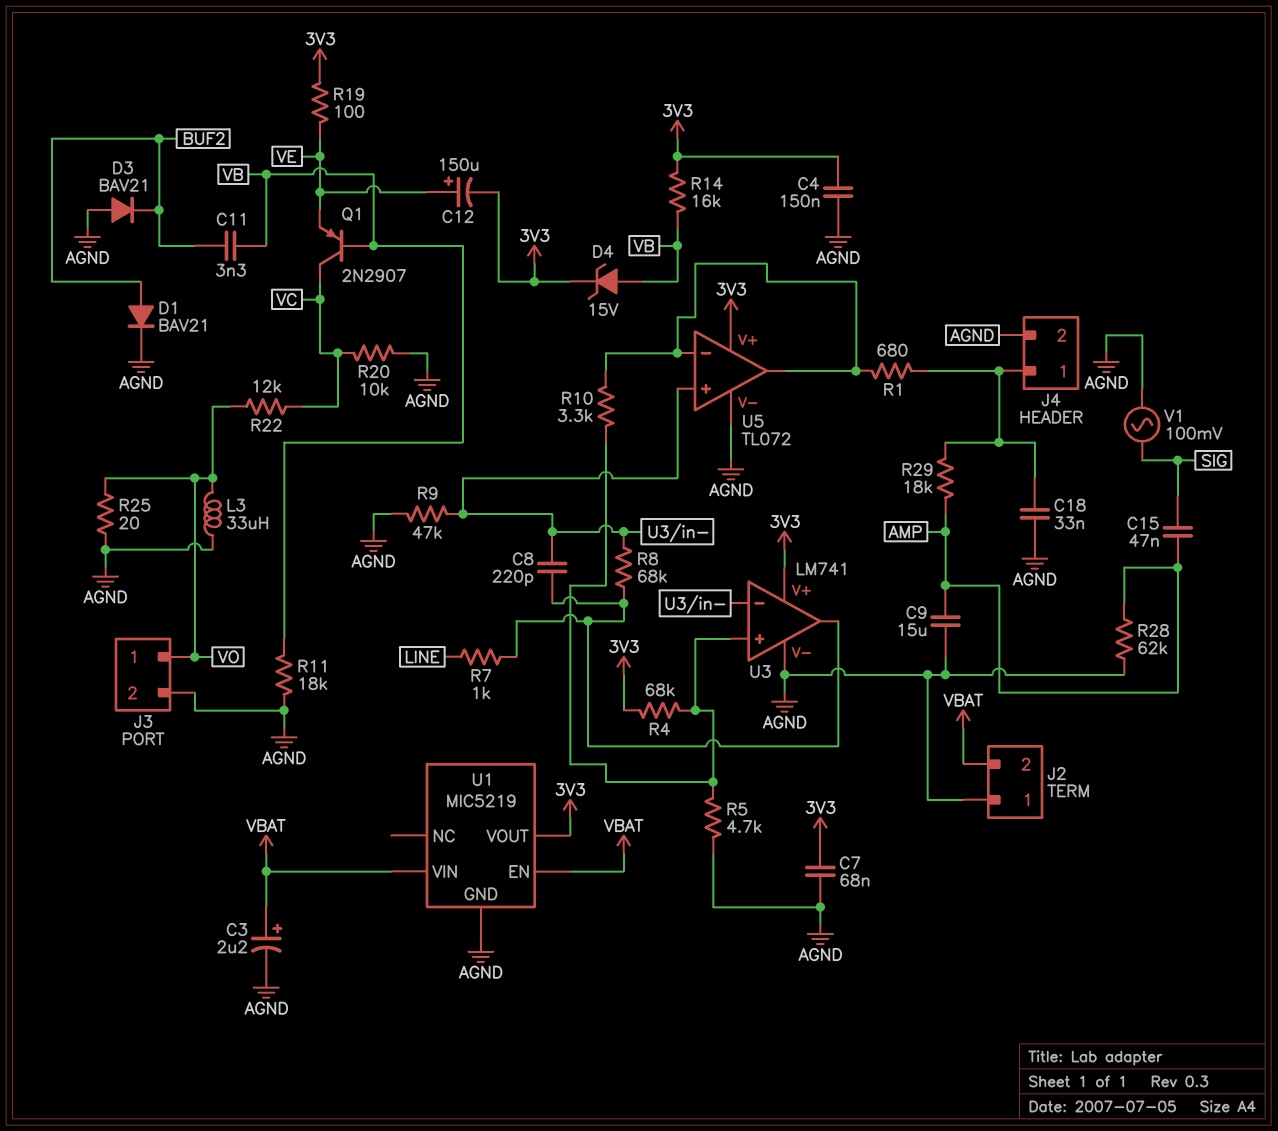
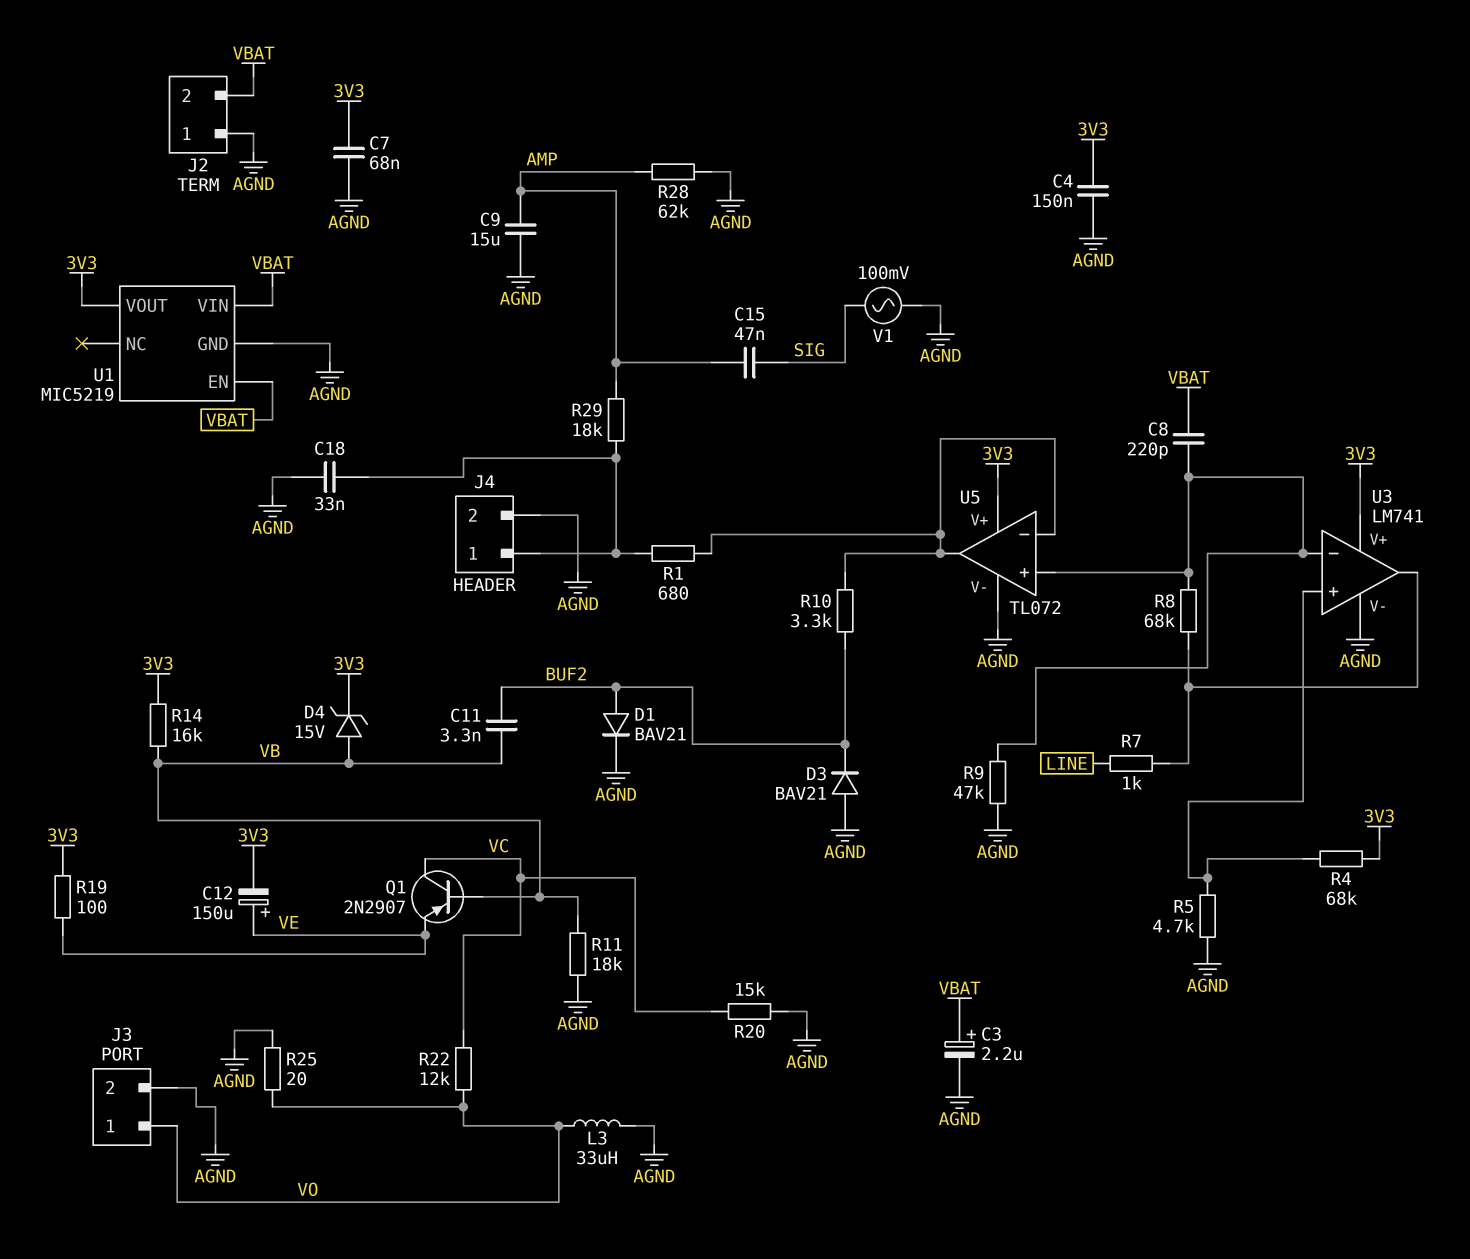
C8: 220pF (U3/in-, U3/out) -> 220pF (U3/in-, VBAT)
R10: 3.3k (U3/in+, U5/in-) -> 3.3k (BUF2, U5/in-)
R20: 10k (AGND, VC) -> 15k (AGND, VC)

----------------

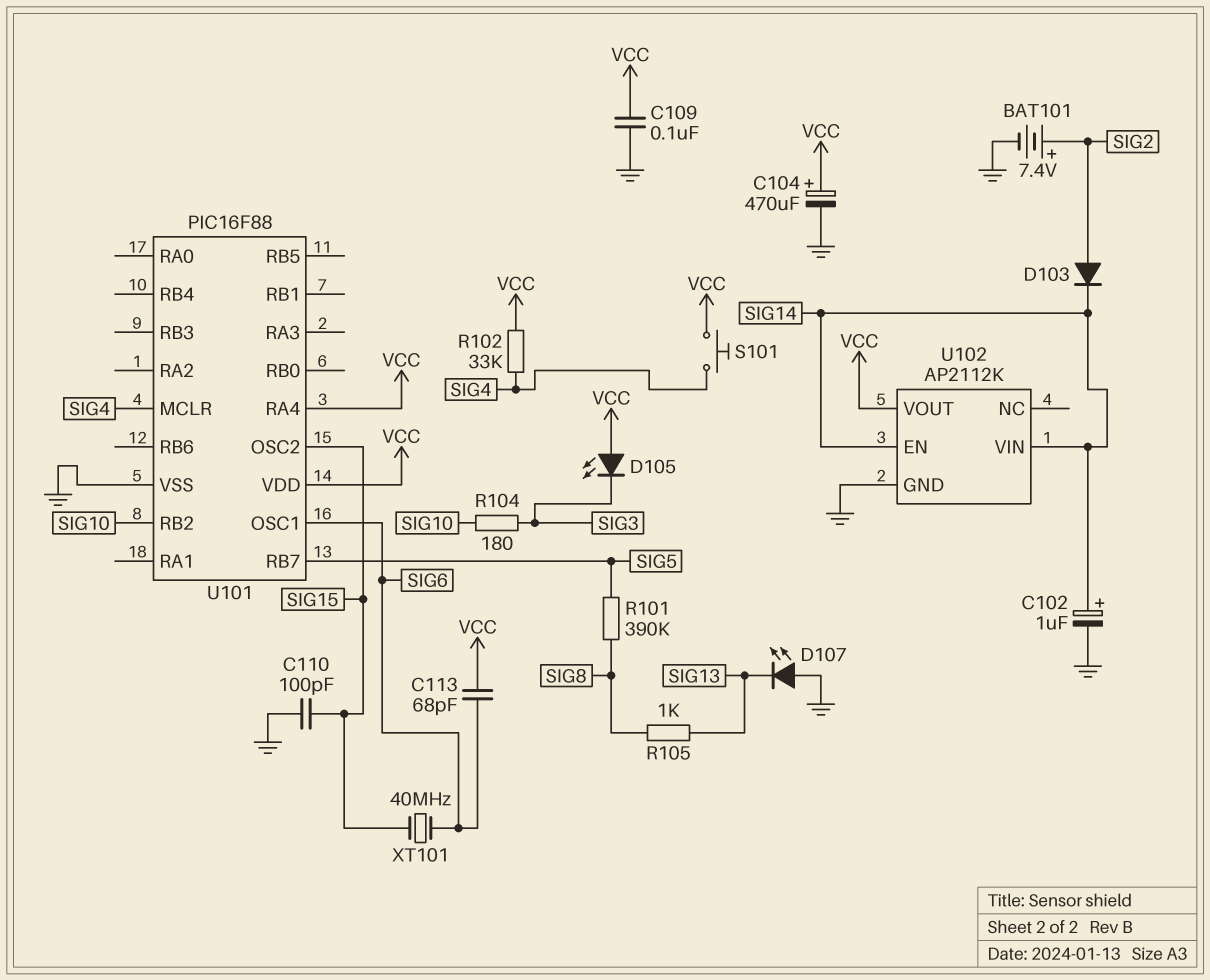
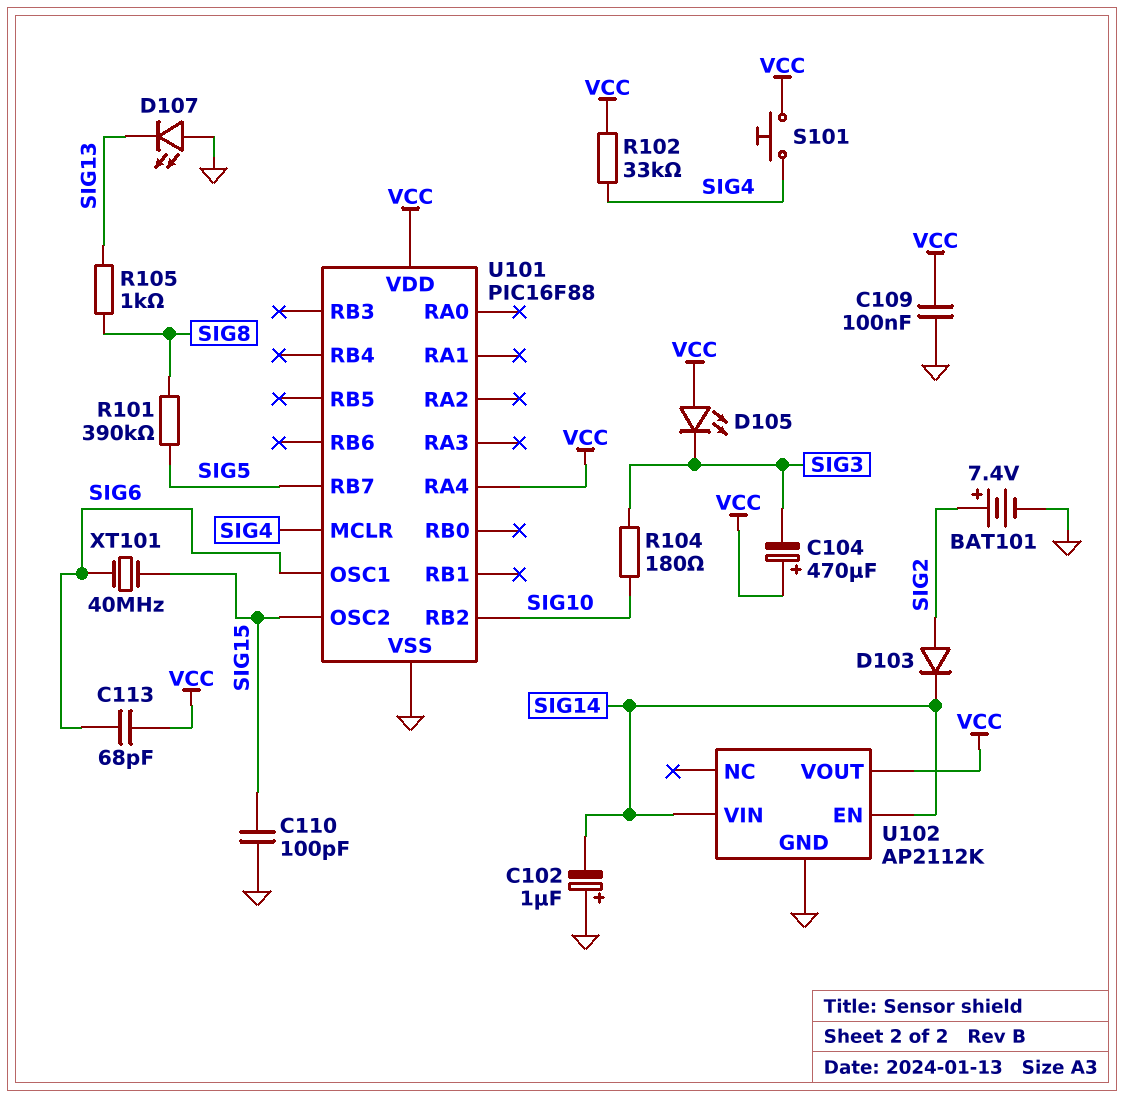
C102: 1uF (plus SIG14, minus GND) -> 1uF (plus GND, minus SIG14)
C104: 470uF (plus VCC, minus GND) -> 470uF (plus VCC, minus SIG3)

----------------

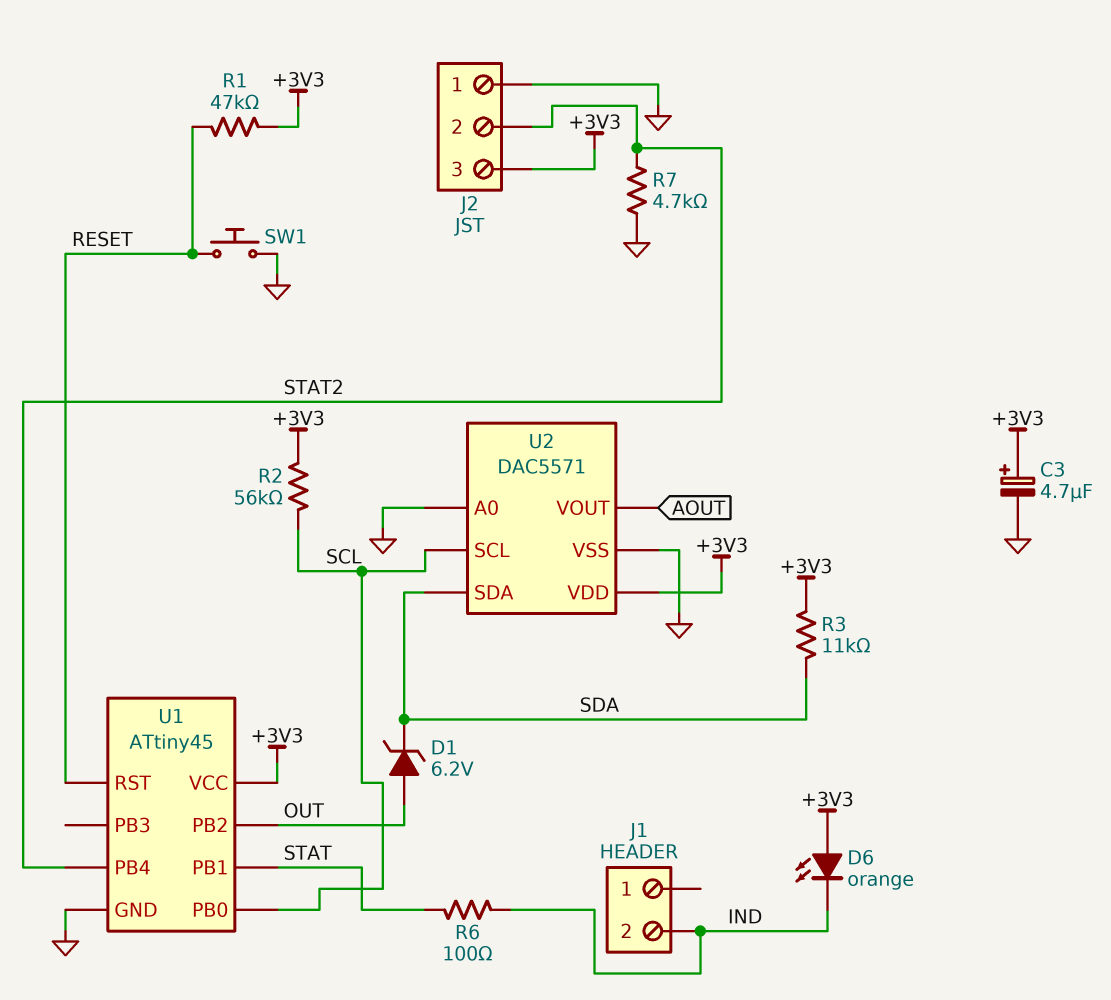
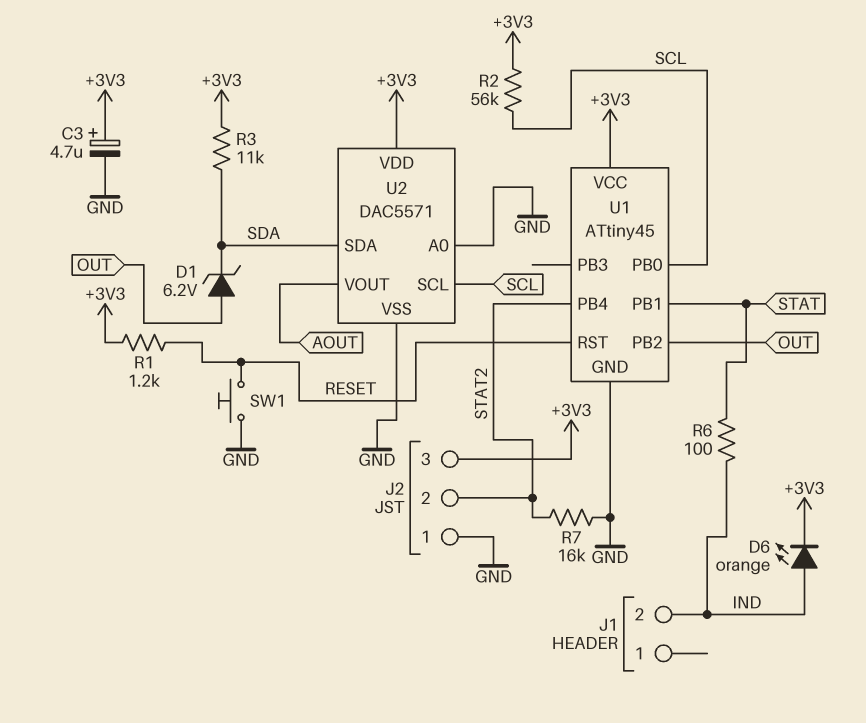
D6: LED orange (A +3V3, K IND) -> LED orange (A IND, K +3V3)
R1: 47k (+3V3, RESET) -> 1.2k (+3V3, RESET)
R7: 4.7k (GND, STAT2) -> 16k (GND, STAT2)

----------------

[EXERCISE GOAL] Of the entries above, repeat exactly the lines from the line with "R10: 3.3k (U3/in+, U5/in-)" through the line with "R20: 10k (AGND, VC) -> 15k (AGND, VC)", both of them included.

[RESPONSE]
R10: 3.3k (U3/in+, U5/in-) -> 3.3k (BUF2, U5/in-)
R20: 10k (AGND, VC) -> 15k (AGND, VC)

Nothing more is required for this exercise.